• What is being asked: Repeat, exactly as written, the line with "(510, 417) = (573, 456): brown" and every line that follows it in the material below, ending with the last.

****************************************

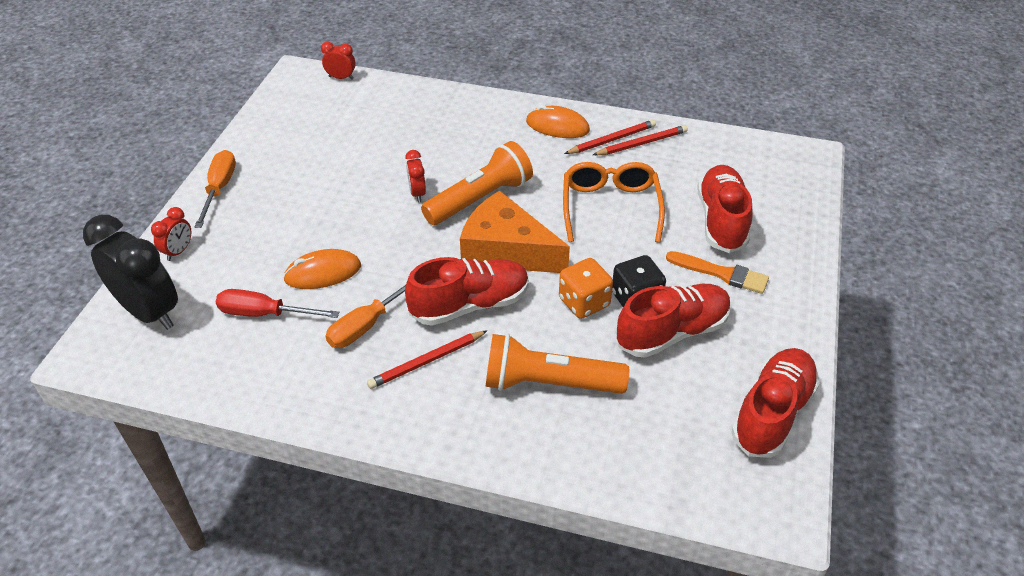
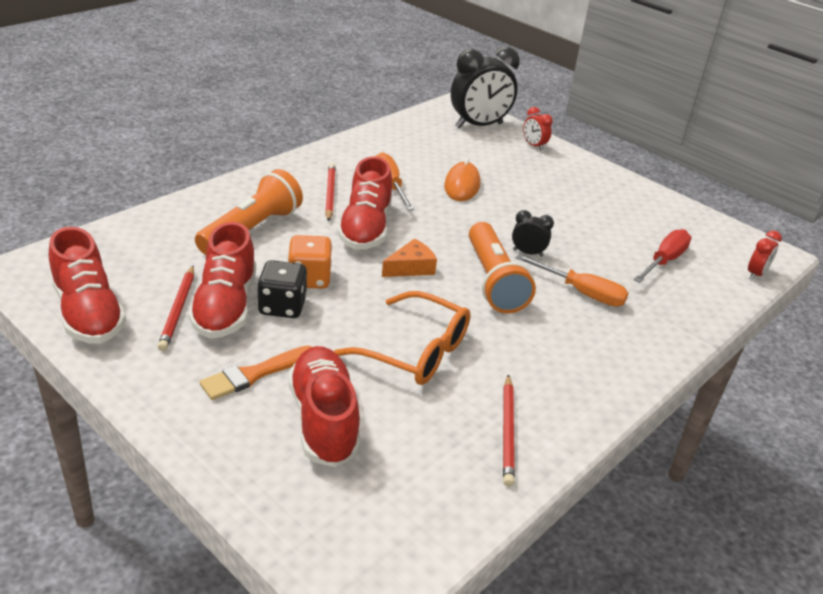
camera: 115 degrees right, 10 degrees down
(219, 189) = (600, 175): orange screwdriver -> orange screwdriver (581, 292)
(265, 314) = (439, 156): red screwdriver -> red screwdriver (664, 261)
(417, 193) = (528, 253): red clock -> black clock
(506, 250) = (411, 267): orange cheese -> orange cheese, size x0.51
(557, 126) = (585, 380): orange mouse -> none
(611, 140) = (531, 410): red pencil -> red pencil (178, 310)
(721, 220) = (323, 420): red shoe -> red shoe turned 135 degrees counterclockwise

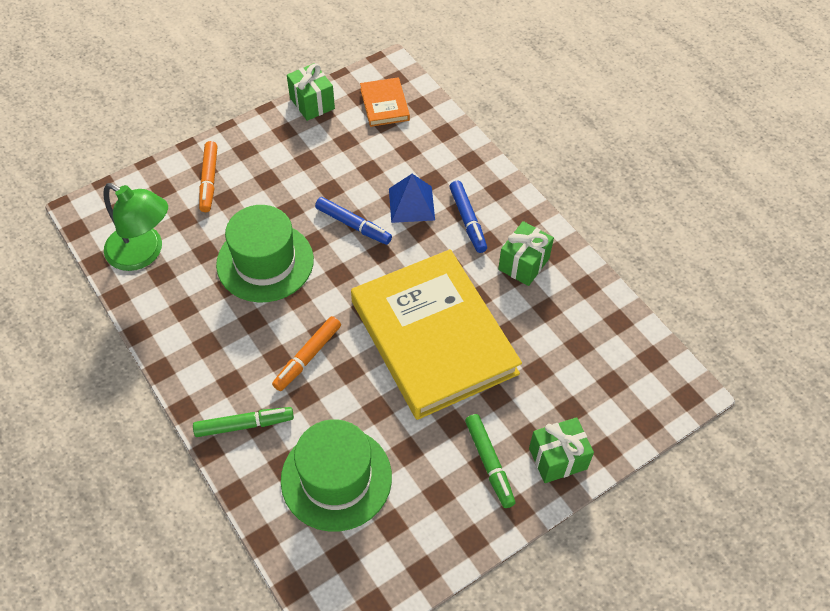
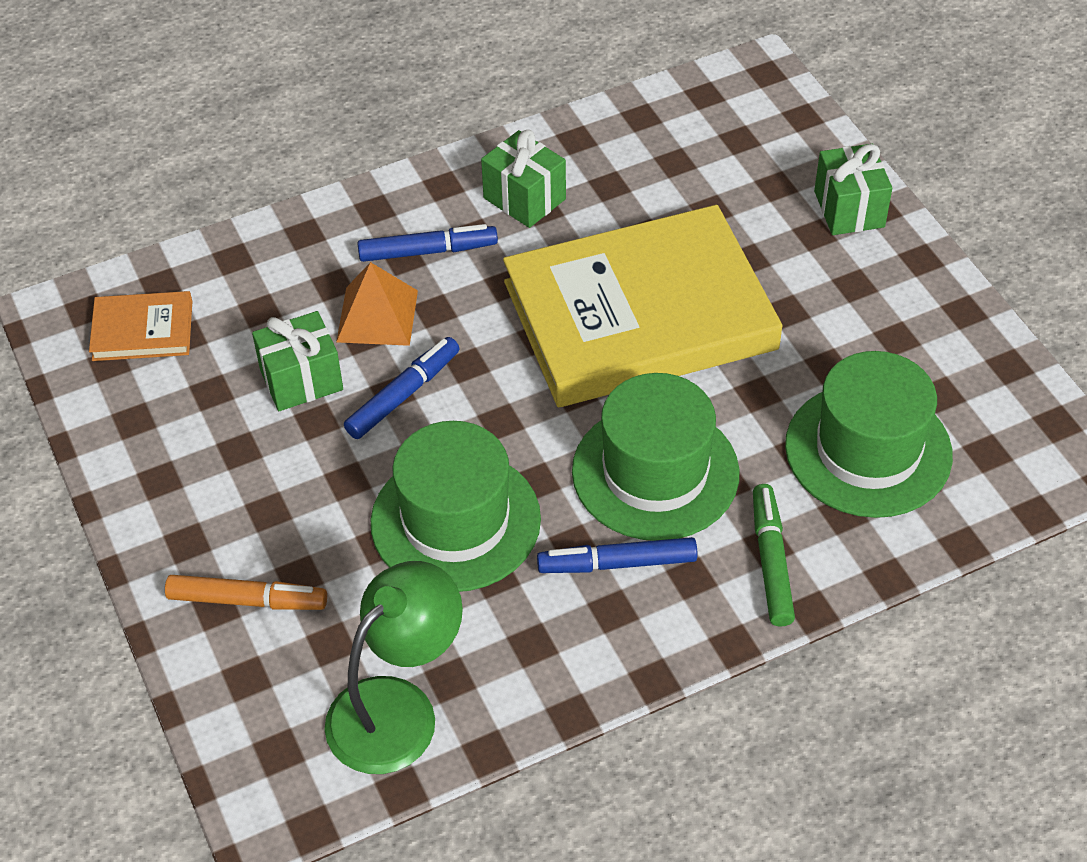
camera: 80 degrees left, 5 degrees down
(239, 343) = (617, 563): none -> blue marker
(307, 357) = (655, 472): orange marker -> green hat
(312, 103) = (103, 433): green gift -> green gift (301, 380)
(411, 204) = (377, 316): blue pyramid -> orange pyramid
(489, 463) = (852, 278): green marker -> none

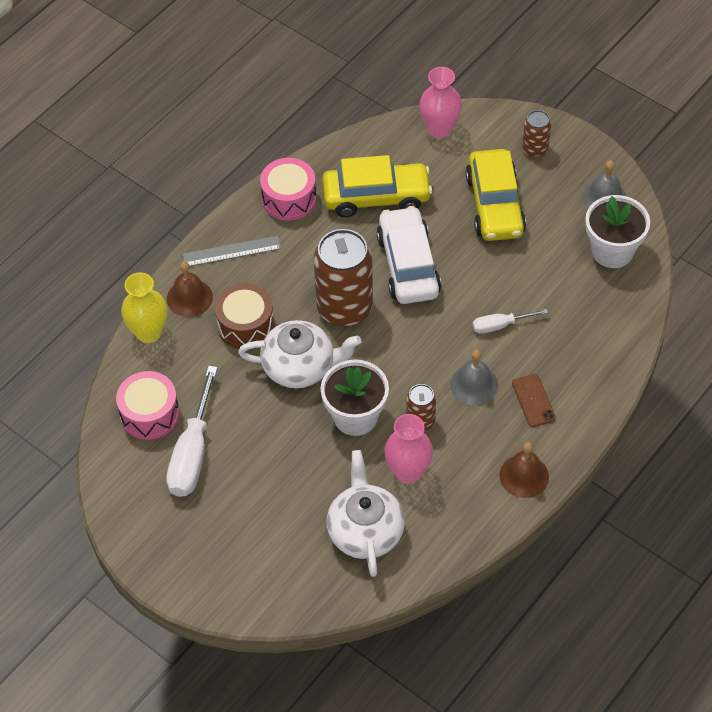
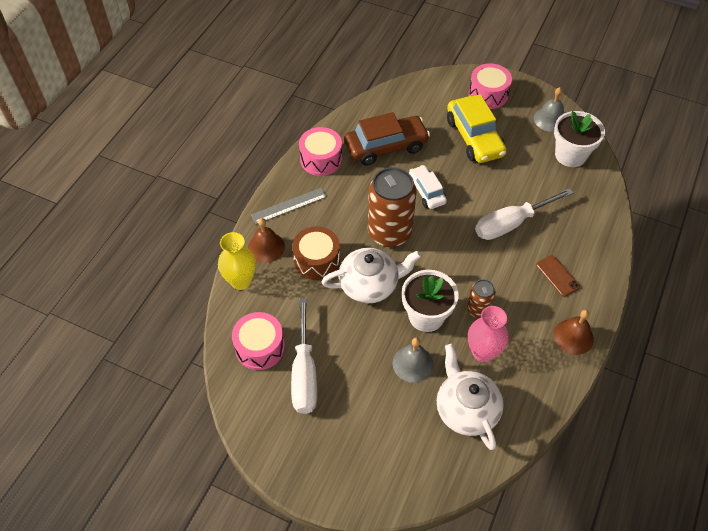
camera: 15 degrees left, 0 degrees up
(376, 197) = (386, 147): yellow car -> brown car
(408, 265) = (426, 192): white car -> white car, size x0.60
(439, 129) = (415, 92): pink vase -> none
(474, 384) = (508, 272): grey bell -> grey bell (412, 363)
(499, 325) = (510, 224): white screwdriver -> white screwdriver, size x1.86
(535, 149) = (488, 94): brown can -> pink drum

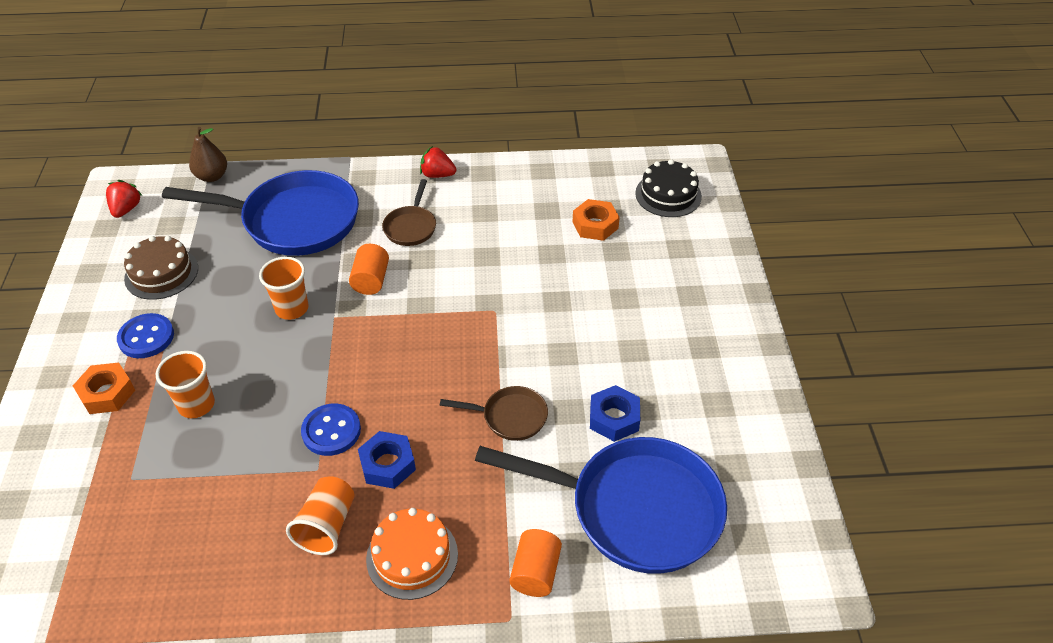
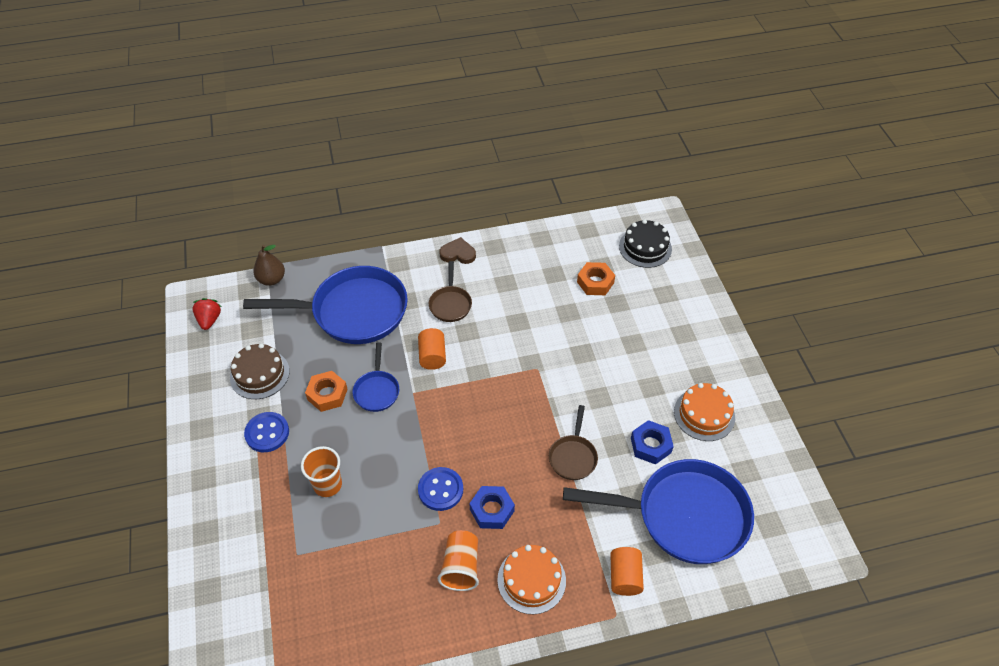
camera: 10 degrees left, 5 degrees up
(107, 393) = (252, 486): orange nut -> orange nut (327, 394)
(292, 309) = (377, 390): orange cup -> blue pan
(437, 175) = (458, 253): red strawberry -> brown heart
(510, 417) = (573, 456): brown pan -> brown pan turned 105 degrees clockwise
(694, 392) = (704, 414): none -> orange cake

****************************************

• Completed exercise:
(510, 417) = (573, 456): brown pan -> brown pan turned 105 degrees clockwise
(694, 392) = (704, 414): none -> orange cake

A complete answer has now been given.